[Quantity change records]
==========

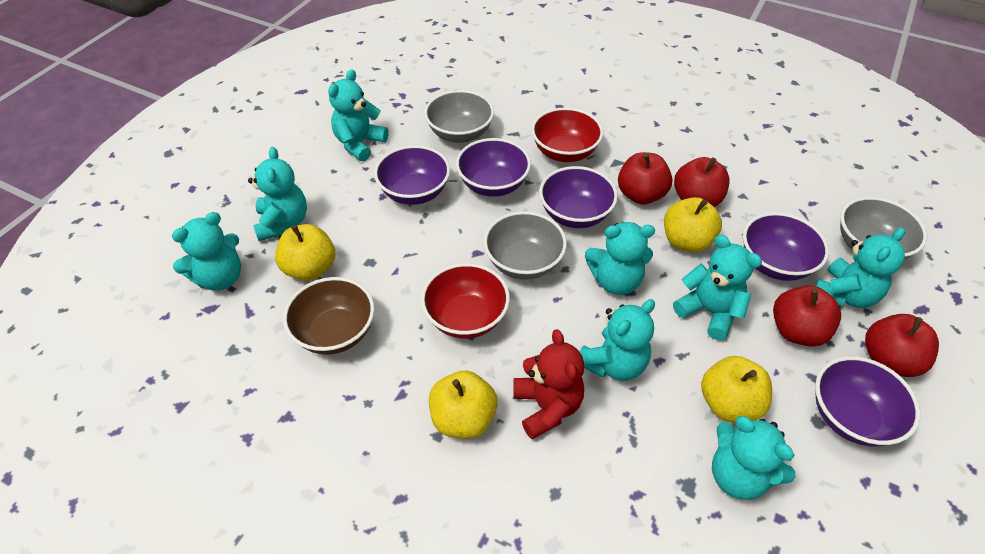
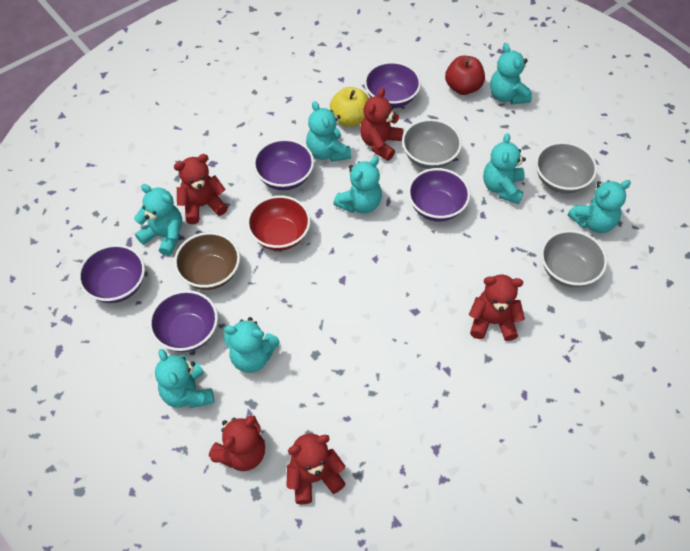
red apple: 4 -> 1
red bowl: 2 -> 1
red teddy bear: 1 -> 5
yellow apple: 4 -> 1

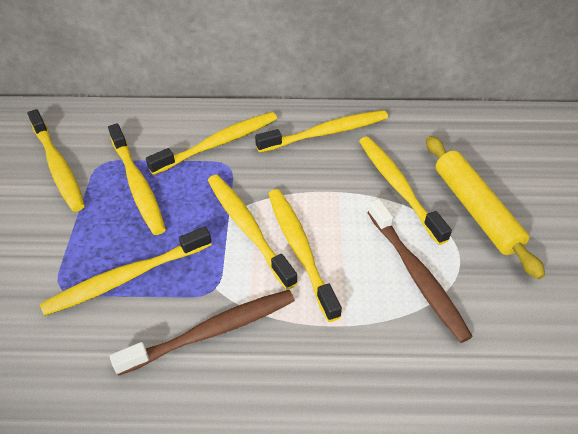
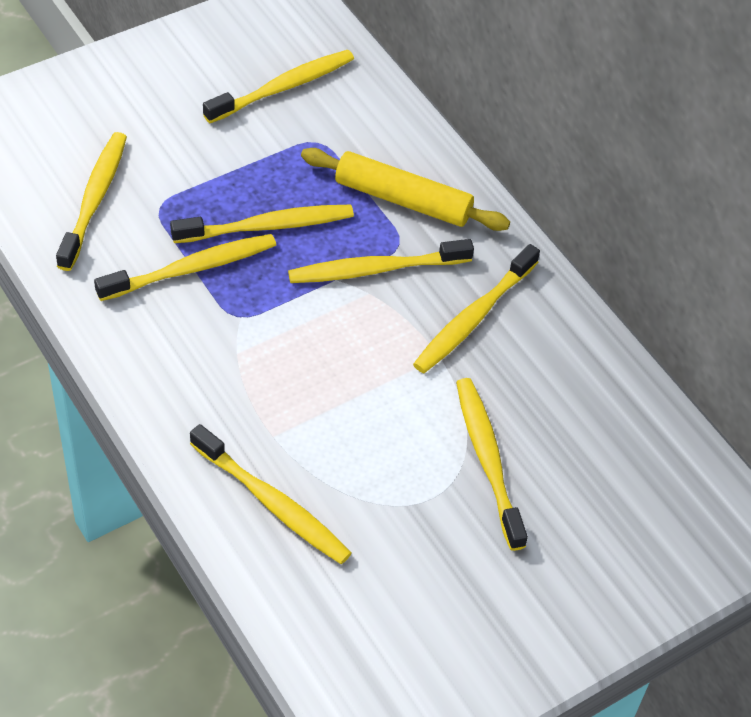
brown toothbrush: 2 -> 0

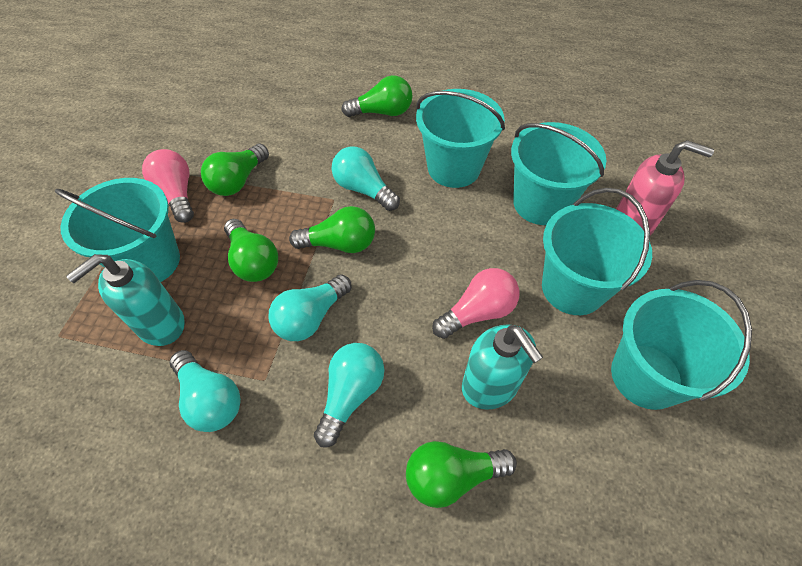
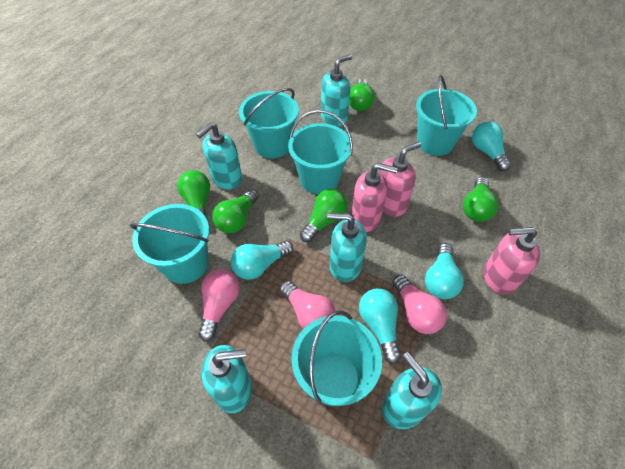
pink light bulb: 2 -> 3
pink soap dispenser: 1 -> 3
turquoise soap dispenser: 2 -> 5

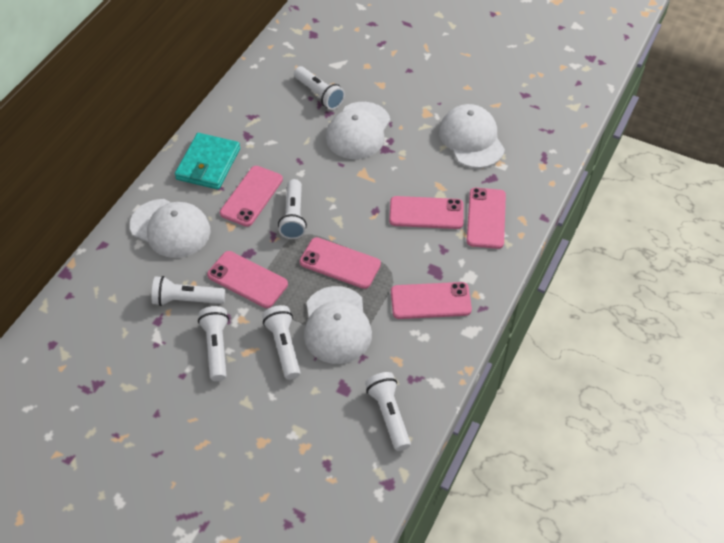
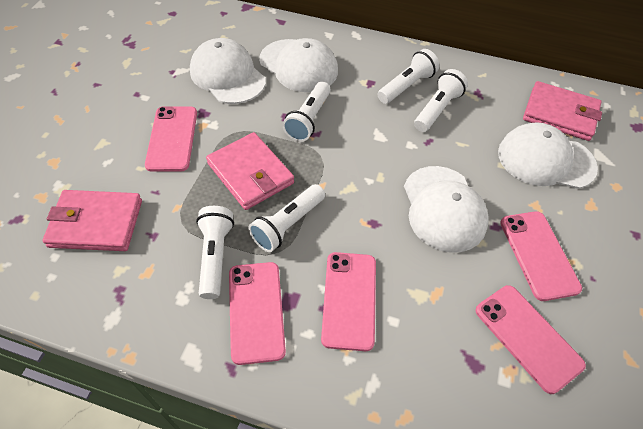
pink phone: 6 -> 5
pink wallet: 0 -> 3
turquoise wallet: 1 -> 0
white flashlight: 6 -> 5

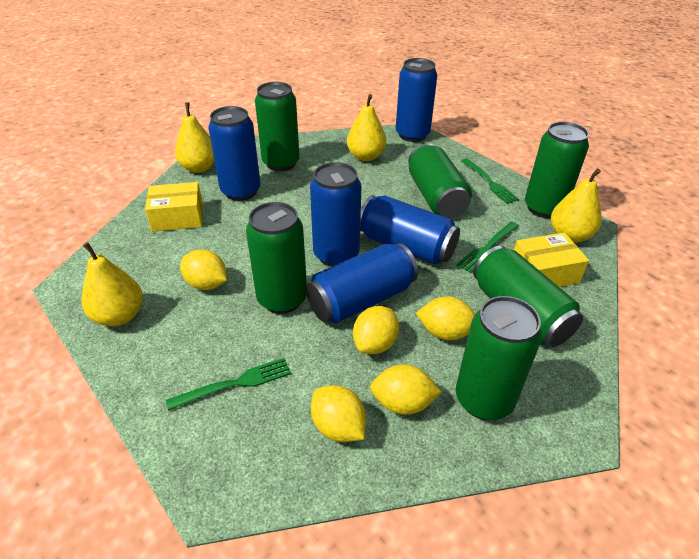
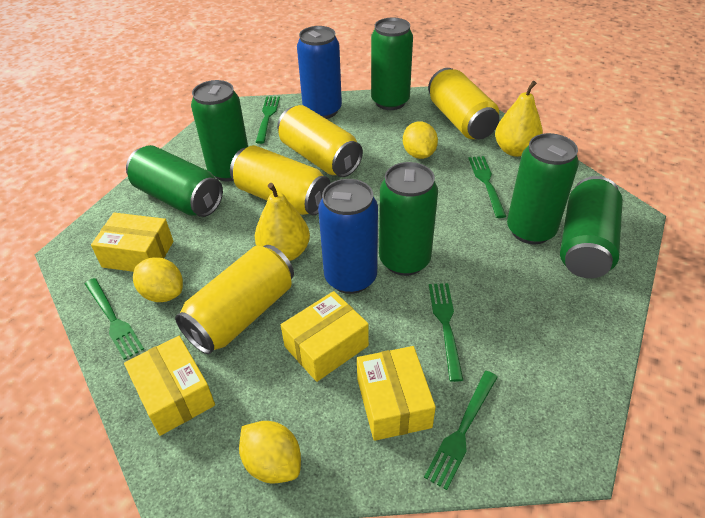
blue can: 5 -> 2
green fork: 3 -> 5
yellow box: 2 -> 4
yellow can: 0 -> 4
yellow lemon: 5 -> 3
yellow pear: 4 -> 2

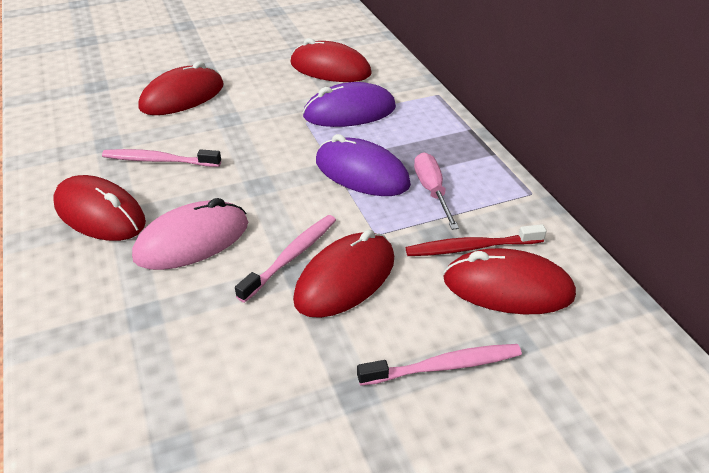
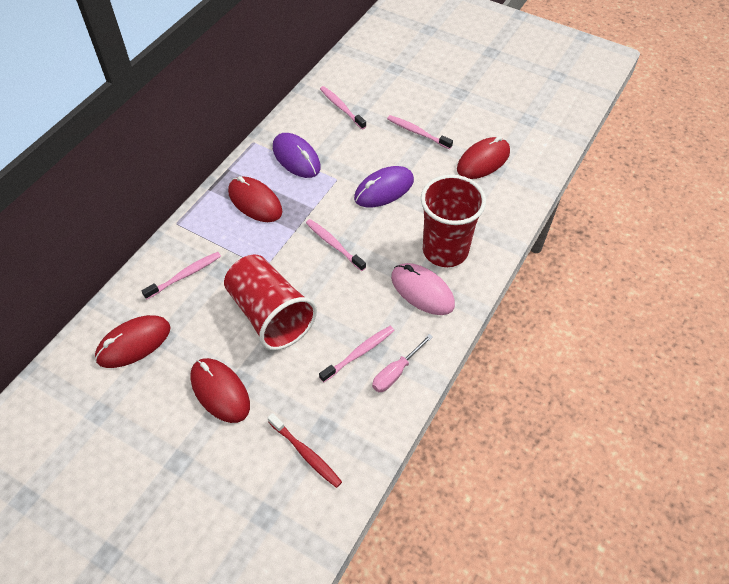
pink toothbrush: 3 -> 5
red cup: 0 -> 2
red mouse: 5 -> 4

==========

The result should be every line of the data, reproduced exactly, with the images removed.

red apple: 4 -> 1
red bowl: 2 -> 1
red teddy bear: 1 -> 5
yellow apple: 4 -> 1

brown toothbrush: 2 -> 0

pink light bulb: 2 -> 3
pink soap dispenser: 1 -> 3
turquoise soap dispenser: 2 -> 5

pink phone: 6 -> 5
pink wallet: 0 -> 3
turquoise wallet: 1 -> 0
white flashlight: 6 -> 5

blue can: 5 -> 2
green fork: 3 -> 5
yellow box: 2 -> 4
yellow can: 0 -> 4
yellow lemon: 5 -> 3
yellow pear: 4 -> 2

pink toothbrush: 3 -> 5
red cup: 0 -> 2
red mouse: 5 -> 4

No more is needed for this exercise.